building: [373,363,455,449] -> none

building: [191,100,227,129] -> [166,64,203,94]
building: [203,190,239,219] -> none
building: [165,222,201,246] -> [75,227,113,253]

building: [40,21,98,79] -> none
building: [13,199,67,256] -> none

* * *

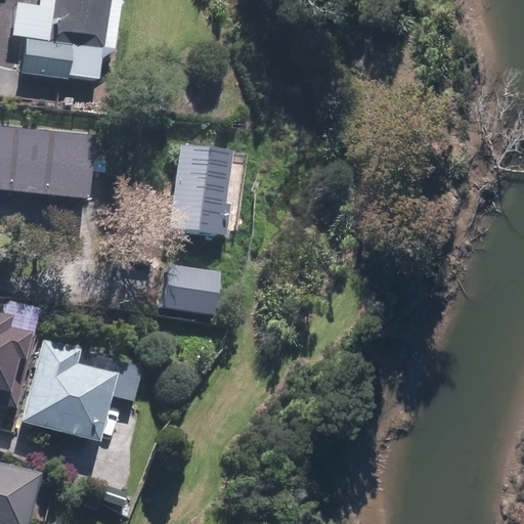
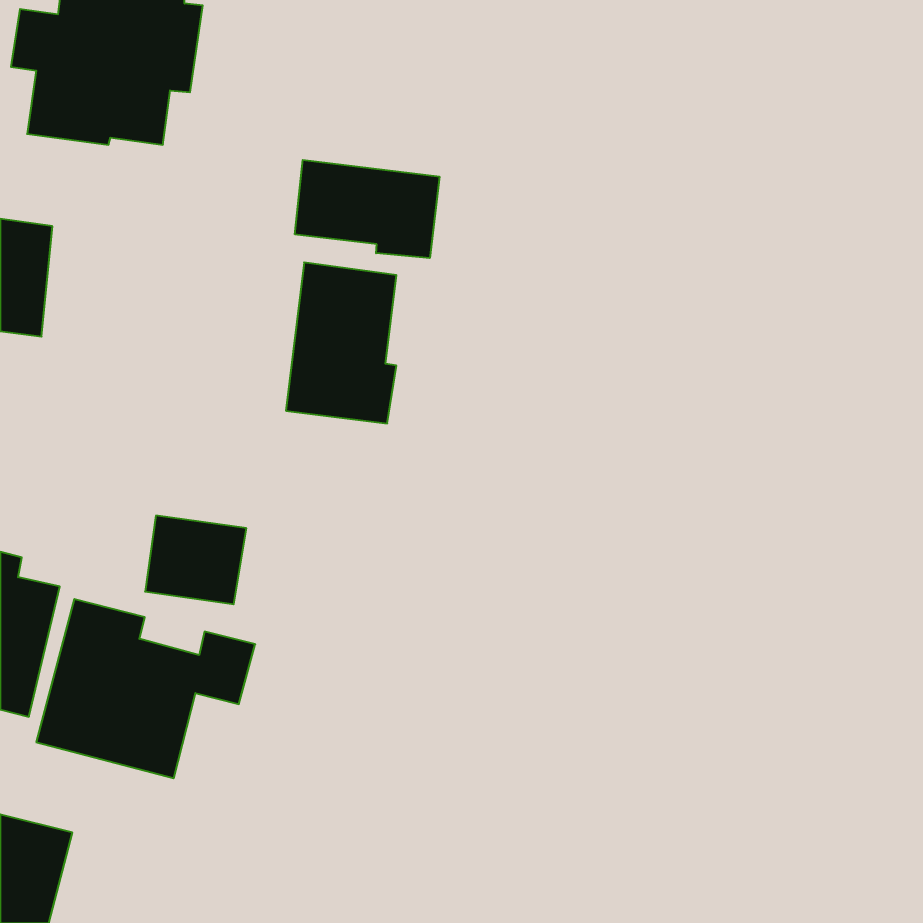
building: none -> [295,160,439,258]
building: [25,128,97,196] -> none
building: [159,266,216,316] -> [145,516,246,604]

Task directions: Find every line in the records above that holds the word "none", and copy each one.

Completed exercise:
building: [373,363,455,449] -> none
building: [203,190,239,219] -> none
building: [40,21,98,79] -> none
building: [13,199,67,256] -> none
building: none -> [295,160,439,258]
building: [25,128,97,196] -> none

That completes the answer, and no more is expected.